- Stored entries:
>>>>

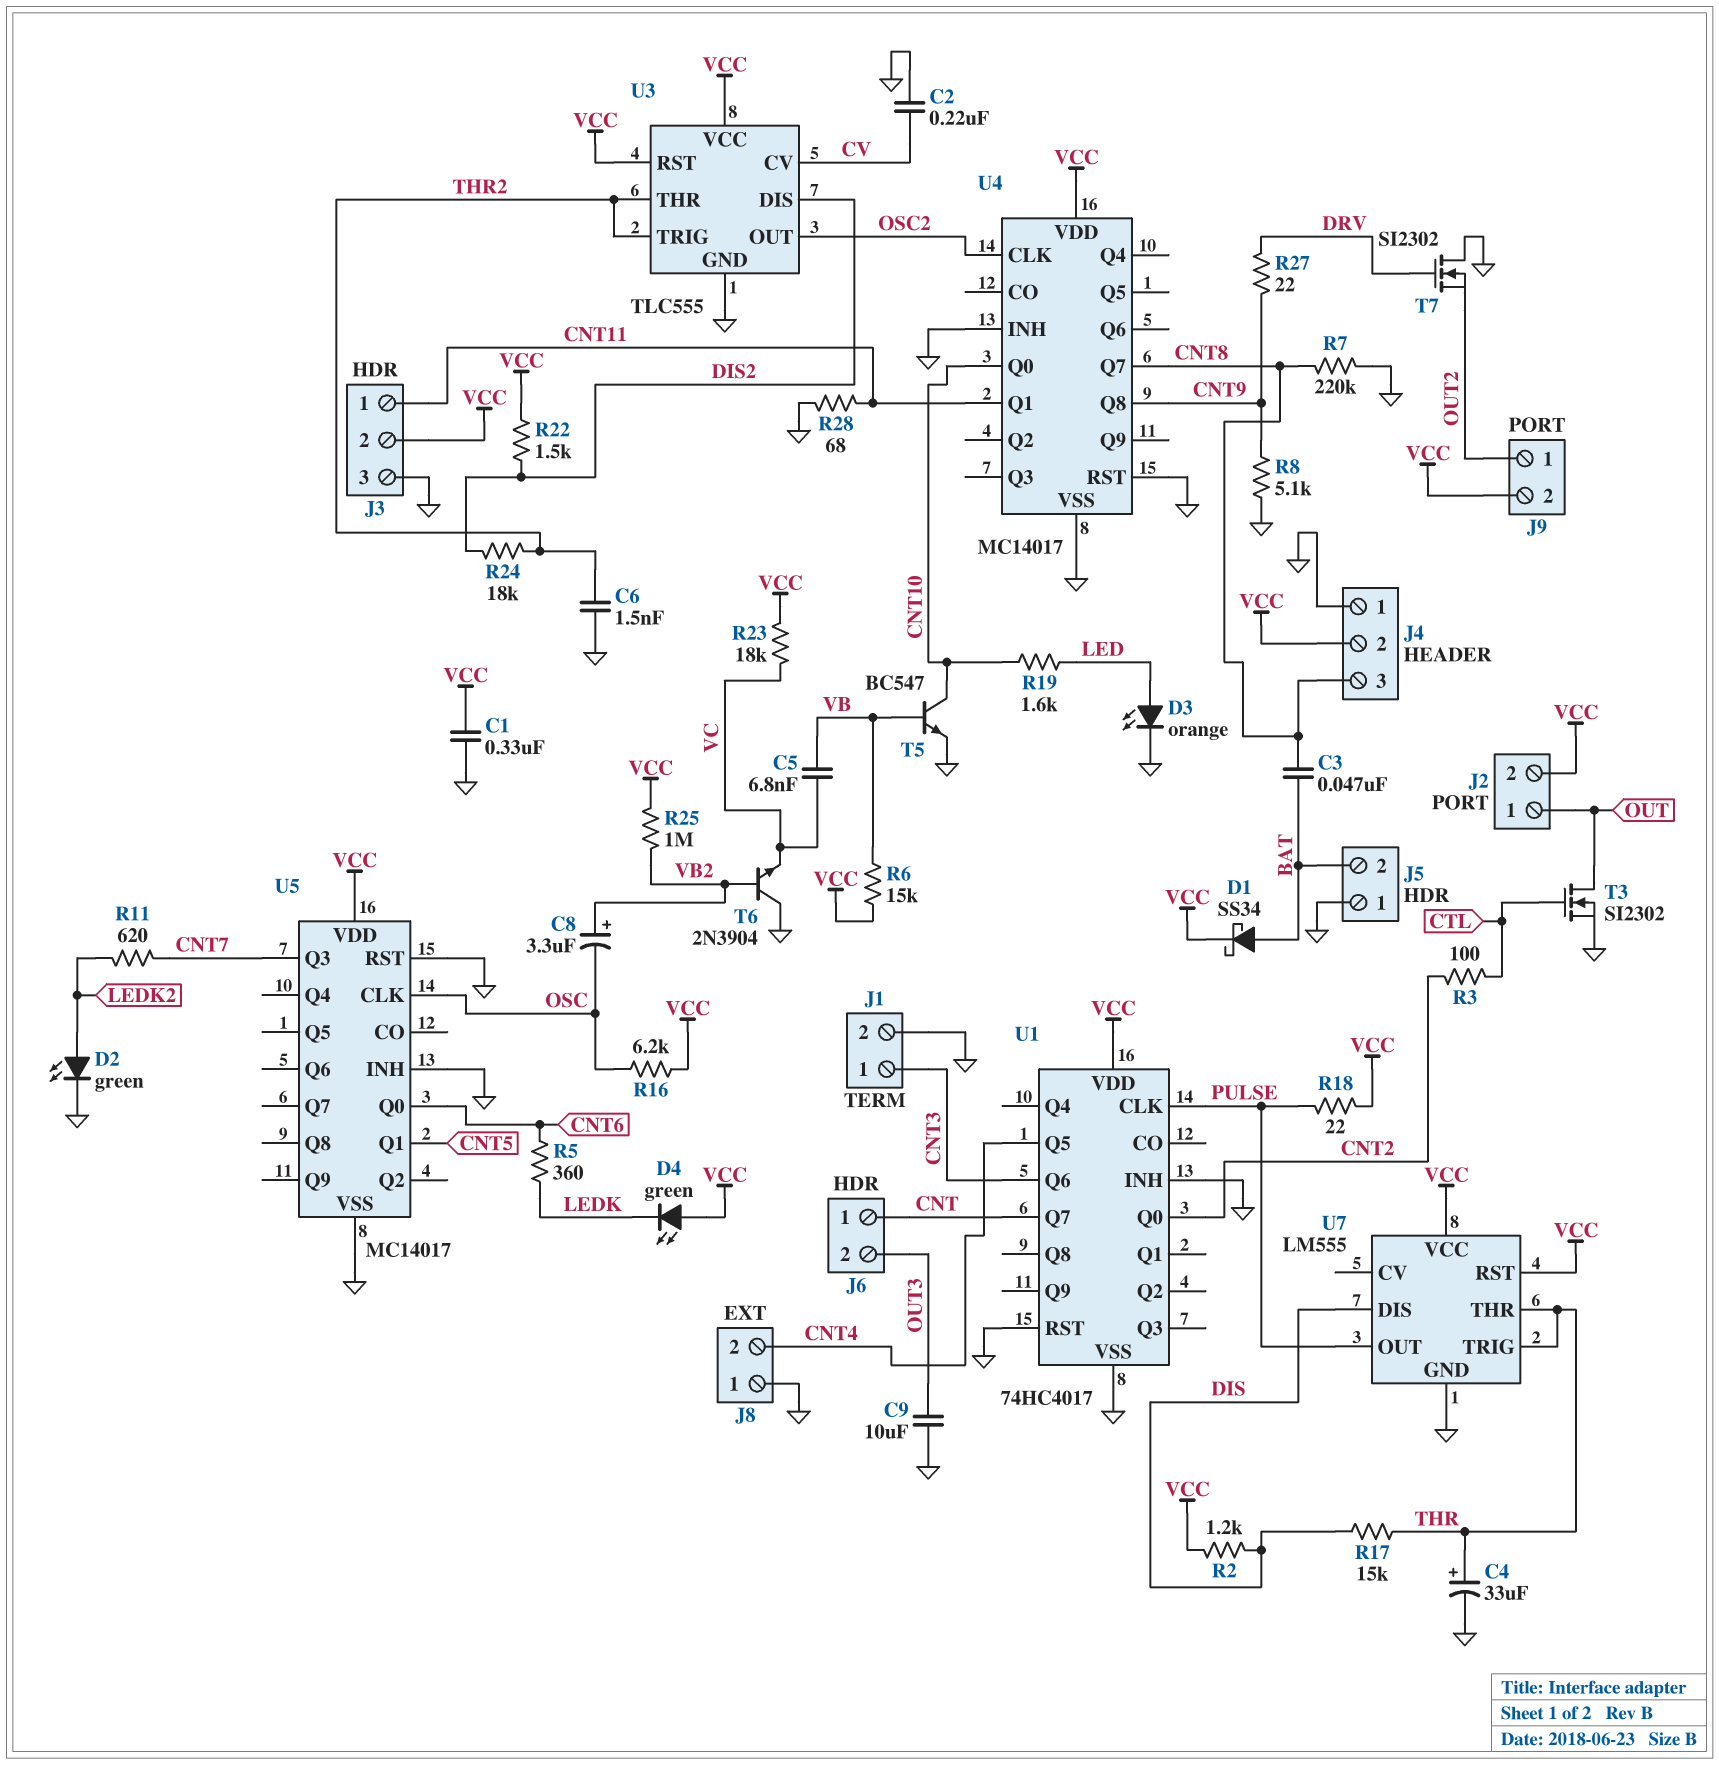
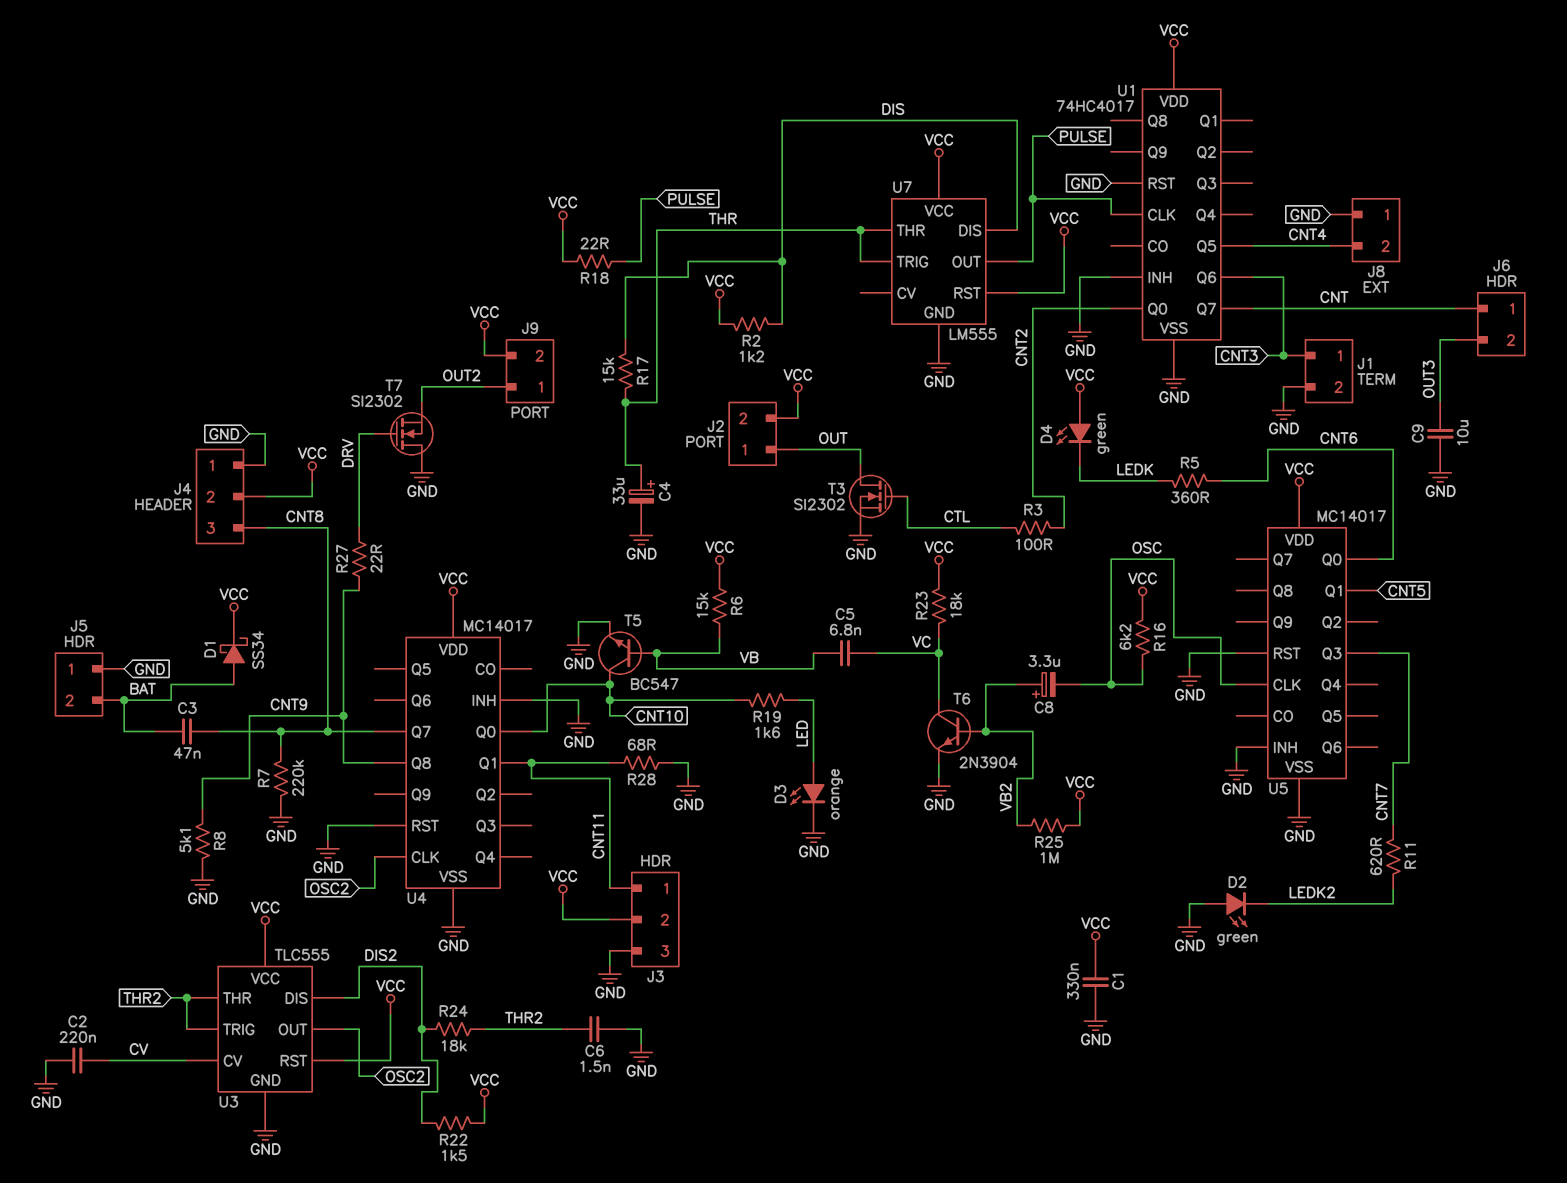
D2: LED green (A LEDK2, K GND) -> LED green (A GND, K LEDK2)
T6: NPN 2N3904 (B VB2, C GND, E VC) -> NPN 2N3904 (B VB2, C VC, E GND)

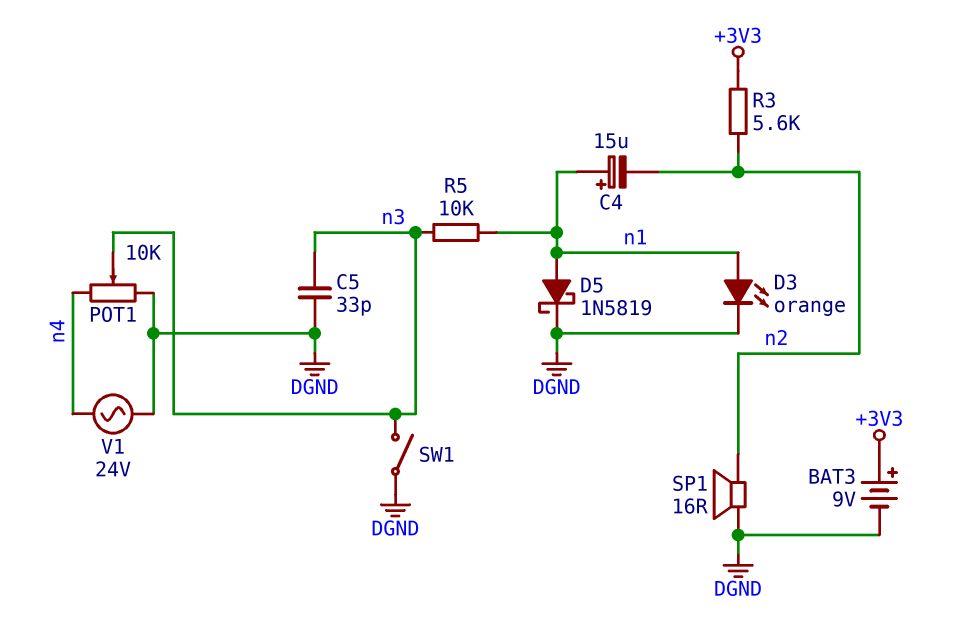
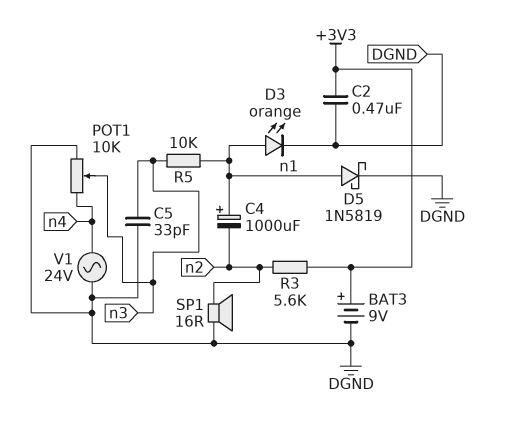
C2: none -> 470nF (+3V3, DGND)
C4: 15uF (plus n1, minus n2) -> 1000uF (plus n1, minus n2)
SW1: switch (DGND, n3) -> none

<<<<

- Assigned task: Copy every line from the records above that contains the word "DGND".

- Task solution:
C2: none -> 470nF (+3V3, DGND)
SW1: switch (DGND, n3) -> none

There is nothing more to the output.